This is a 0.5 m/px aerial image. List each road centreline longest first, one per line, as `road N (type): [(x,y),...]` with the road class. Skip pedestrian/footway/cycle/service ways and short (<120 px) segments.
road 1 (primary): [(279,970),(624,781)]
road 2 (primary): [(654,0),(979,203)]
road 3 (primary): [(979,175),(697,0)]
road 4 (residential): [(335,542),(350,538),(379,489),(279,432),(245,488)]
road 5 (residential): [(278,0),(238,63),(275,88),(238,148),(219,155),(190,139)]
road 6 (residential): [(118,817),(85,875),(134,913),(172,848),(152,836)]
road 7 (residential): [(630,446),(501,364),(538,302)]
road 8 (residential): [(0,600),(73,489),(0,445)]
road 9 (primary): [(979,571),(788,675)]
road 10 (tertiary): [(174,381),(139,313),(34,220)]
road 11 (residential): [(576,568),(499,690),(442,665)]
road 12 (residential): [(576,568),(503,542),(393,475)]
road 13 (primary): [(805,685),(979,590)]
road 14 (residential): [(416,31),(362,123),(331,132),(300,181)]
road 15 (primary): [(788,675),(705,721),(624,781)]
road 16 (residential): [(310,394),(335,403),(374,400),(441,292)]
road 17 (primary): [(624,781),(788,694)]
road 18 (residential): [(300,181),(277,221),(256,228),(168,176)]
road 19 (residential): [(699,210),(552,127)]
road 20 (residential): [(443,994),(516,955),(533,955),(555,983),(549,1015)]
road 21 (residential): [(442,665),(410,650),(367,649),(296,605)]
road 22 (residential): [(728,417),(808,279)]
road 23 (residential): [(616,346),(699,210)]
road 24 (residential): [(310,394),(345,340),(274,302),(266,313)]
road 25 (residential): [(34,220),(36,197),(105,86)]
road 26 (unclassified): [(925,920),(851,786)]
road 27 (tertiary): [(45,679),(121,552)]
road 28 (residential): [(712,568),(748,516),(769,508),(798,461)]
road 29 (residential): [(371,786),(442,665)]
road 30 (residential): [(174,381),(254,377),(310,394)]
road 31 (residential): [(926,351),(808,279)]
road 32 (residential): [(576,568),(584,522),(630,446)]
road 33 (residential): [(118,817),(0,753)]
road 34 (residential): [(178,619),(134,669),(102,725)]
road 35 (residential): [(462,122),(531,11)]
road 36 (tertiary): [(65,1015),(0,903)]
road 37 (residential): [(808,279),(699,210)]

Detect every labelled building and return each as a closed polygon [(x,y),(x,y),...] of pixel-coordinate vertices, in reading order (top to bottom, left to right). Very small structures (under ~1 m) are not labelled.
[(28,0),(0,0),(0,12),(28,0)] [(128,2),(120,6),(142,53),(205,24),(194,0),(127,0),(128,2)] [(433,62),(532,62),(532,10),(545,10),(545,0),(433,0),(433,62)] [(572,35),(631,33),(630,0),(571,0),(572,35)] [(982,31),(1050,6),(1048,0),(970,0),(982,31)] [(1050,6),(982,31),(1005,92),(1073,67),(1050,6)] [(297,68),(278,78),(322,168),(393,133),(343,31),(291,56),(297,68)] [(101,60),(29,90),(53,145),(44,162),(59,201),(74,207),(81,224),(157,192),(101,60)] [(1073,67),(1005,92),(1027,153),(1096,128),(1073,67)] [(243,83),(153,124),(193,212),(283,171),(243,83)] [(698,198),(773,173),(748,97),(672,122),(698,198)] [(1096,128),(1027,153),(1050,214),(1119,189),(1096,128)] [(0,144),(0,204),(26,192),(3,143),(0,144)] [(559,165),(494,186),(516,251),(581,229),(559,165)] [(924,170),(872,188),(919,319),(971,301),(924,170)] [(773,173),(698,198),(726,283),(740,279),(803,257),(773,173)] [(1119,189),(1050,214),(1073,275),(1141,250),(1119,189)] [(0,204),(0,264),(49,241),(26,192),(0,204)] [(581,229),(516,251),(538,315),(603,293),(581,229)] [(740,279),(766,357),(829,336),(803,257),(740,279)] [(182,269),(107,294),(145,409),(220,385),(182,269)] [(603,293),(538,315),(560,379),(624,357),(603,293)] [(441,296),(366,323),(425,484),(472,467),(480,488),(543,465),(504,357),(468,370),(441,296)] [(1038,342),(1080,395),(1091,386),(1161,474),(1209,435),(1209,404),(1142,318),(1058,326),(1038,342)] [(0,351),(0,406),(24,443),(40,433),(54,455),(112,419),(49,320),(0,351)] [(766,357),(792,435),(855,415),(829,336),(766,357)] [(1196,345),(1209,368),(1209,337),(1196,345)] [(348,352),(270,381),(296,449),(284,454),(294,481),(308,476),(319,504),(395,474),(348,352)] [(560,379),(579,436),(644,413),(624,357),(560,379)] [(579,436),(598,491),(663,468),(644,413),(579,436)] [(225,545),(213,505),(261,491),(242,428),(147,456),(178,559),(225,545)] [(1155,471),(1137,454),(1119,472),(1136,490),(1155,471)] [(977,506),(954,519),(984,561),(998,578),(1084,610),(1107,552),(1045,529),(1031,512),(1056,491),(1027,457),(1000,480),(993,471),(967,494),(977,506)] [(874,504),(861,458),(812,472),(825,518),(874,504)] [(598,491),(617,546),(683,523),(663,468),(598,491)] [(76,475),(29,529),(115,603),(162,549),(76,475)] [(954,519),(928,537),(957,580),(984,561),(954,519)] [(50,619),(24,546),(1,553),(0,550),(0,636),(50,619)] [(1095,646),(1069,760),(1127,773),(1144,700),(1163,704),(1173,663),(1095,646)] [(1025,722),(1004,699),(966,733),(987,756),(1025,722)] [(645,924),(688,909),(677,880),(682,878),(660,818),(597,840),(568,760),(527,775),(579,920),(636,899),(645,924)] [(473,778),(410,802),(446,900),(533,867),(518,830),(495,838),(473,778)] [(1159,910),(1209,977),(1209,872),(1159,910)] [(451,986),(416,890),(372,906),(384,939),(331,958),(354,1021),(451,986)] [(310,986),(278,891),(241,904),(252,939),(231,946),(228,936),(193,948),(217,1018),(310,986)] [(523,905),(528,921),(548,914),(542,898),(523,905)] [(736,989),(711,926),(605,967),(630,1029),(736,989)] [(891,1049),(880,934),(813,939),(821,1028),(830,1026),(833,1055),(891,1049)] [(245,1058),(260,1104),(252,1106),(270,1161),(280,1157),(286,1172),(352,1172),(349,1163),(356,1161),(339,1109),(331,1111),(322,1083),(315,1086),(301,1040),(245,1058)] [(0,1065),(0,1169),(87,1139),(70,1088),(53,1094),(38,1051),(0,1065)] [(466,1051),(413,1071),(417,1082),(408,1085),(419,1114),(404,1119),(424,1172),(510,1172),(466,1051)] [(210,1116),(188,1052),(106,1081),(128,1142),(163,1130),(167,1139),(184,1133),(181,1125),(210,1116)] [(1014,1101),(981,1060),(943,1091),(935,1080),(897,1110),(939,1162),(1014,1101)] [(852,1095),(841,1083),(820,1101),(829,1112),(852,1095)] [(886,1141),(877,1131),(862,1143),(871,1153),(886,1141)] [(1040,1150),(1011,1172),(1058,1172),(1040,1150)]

#####

**WHAT THIS TASK INVOLVES:** What is wanted is the number of lines holding "primary" in the entries. Nothing else should be given.

**YOUR SOLUTION:** 7